◆ **Task description**: Nothing in the records below should be altered in the copy, although the pictures must be left out.

▬▬▬▬▬▬▬▬▬▬

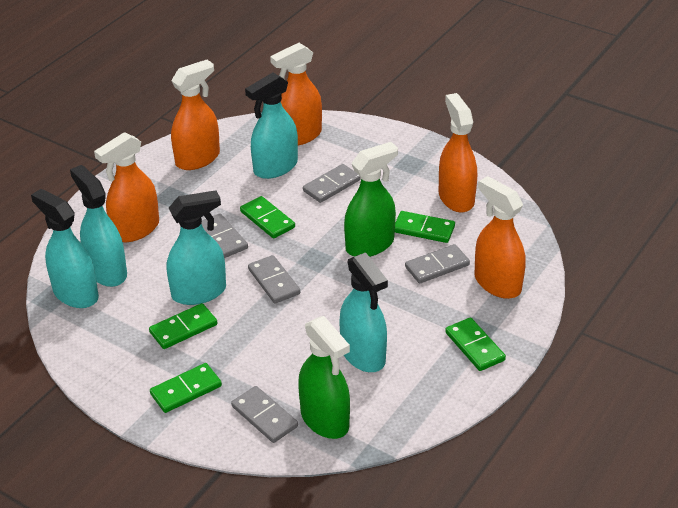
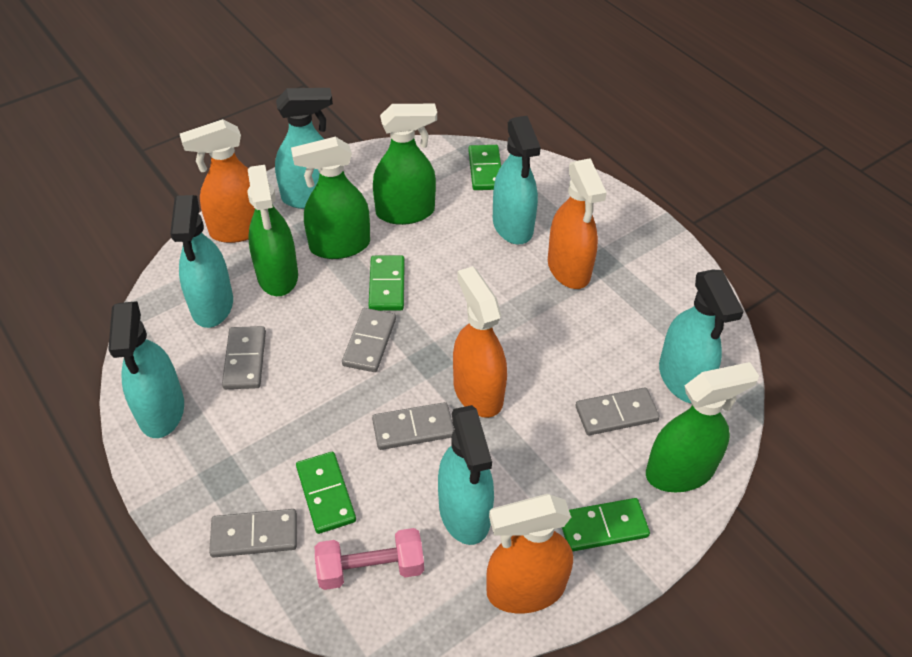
green domino: 5 -> 4
green spray bottle: 2 -> 4
orange spray bottle: 5 -> 4
pink dumbbell: 0 -> 1
turquoise spray bottle: 5 -> 6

▬▬▬▬▬▬▬▬▬▬

◆ **Reply**:
green domino: 5 -> 4
green spray bottle: 2 -> 4
orange spray bottle: 5 -> 4
pink dumbbell: 0 -> 1
turquoise spray bottle: 5 -> 6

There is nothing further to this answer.